Shape state change listings:
╭──

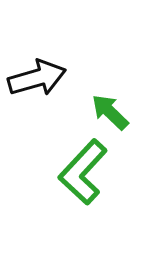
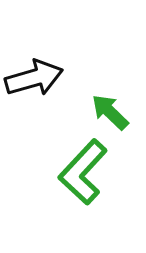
black arrow: moved 3 px left
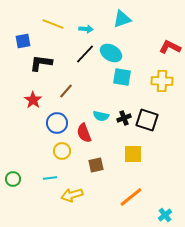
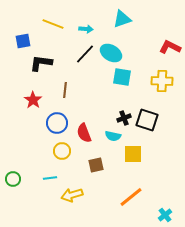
brown line: moved 1 px left, 1 px up; rotated 35 degrees counterclockwise
cyan semicircle: moved 12 px right, 20 px down
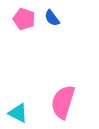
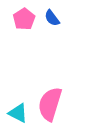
pink pentagon: rotated 20 degrees clockwise
pink semicircle: moved 13 px left, 2 px down
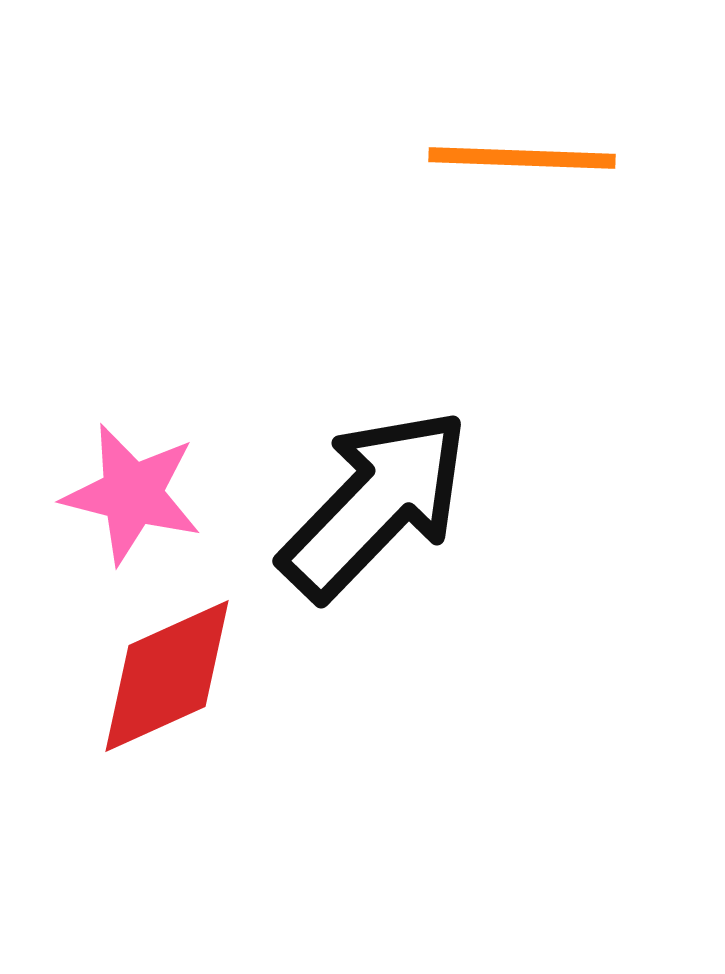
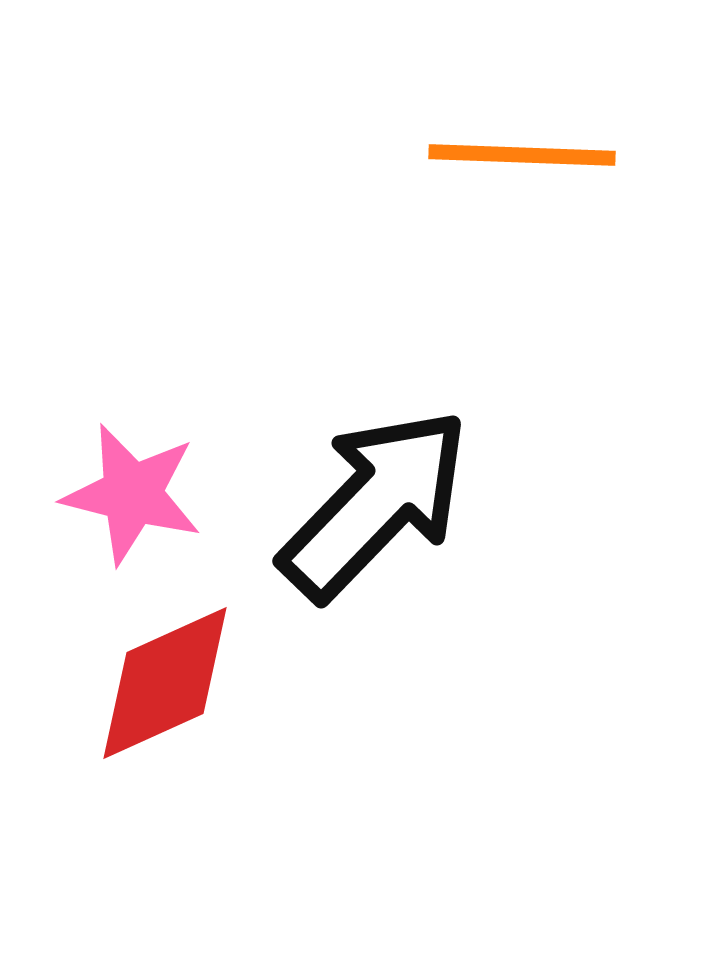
orange line: moved 3 px up
red diamond: moved 2 px left, 7 px down
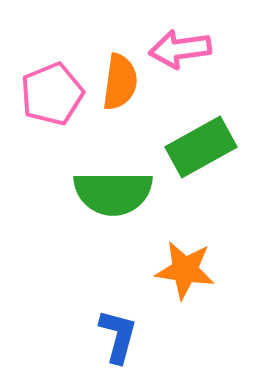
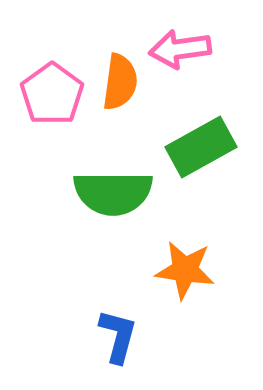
pink pentagon: rotated 14 degrees counterclockwise
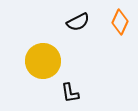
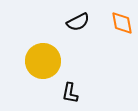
orange diamond: moved 2 px right, 1 px down; rotated 35 degrees counterclockwise
black L-shape: rotated 20 degrees clockwise
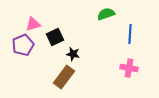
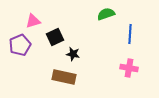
pink triangle: moved 3 px up
purple pentagon: moved 3 px left
brown rectangle: rotated 65 degrees clockwise
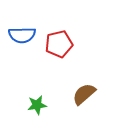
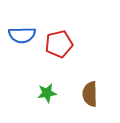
brown semicircle: moved 6 px right; rotated 50 degrees counterclockwise
green star: moved 10 px right, 12 px up
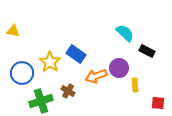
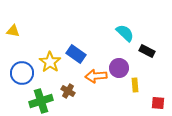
orange arrow: rotated 15 degrees clockwise
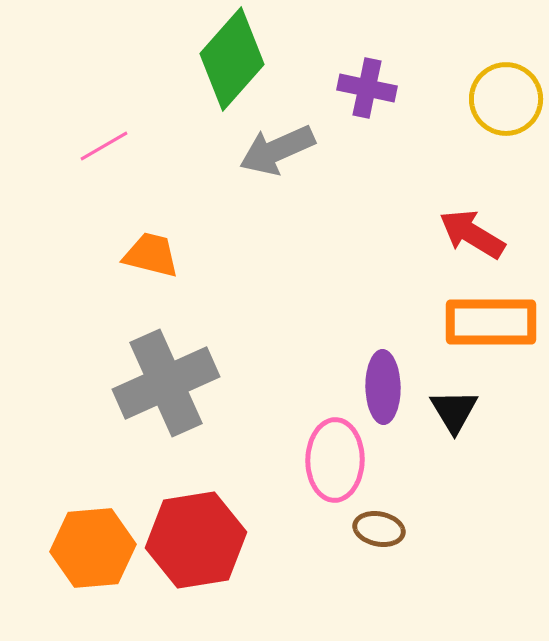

╰──

• **EXERCISE DETAILS**
All the records need to be retyped word for word, except for the pictures.

• **ANSWER TO THIS EXERCISE**
black arrow: moved 3 px left
brown line: moved 1 px left, 1 px up; rotated 35 degrees counterclockwise
cyan semicircle: moved 12 px right, 20 px down
pink pentagon: rotated 20 degrees clockwise
pink semicircle: moved 13 px left, 2 px down
orange line: moved 3 px up
red diamond: moved 2 px left, 7 px down
pink pentagon: rotated 14 degrees counterclockwise
orange diamond: moved 2 px right, 1 px down; rotated 35 degrees counterclockwise
black L-shape: rotated 20 degrees clockwise
pink triangle: moved 3 px up
purple pentagon: moved 3 px left
brown rectangle: rotated 65 degrees clockwise
brown semicircle: moved 6 px right; rotated 50 degrees counterclockwise
green star: moved 10 px right, 12 px up
orange arrow: rotated 15 degrees clockwise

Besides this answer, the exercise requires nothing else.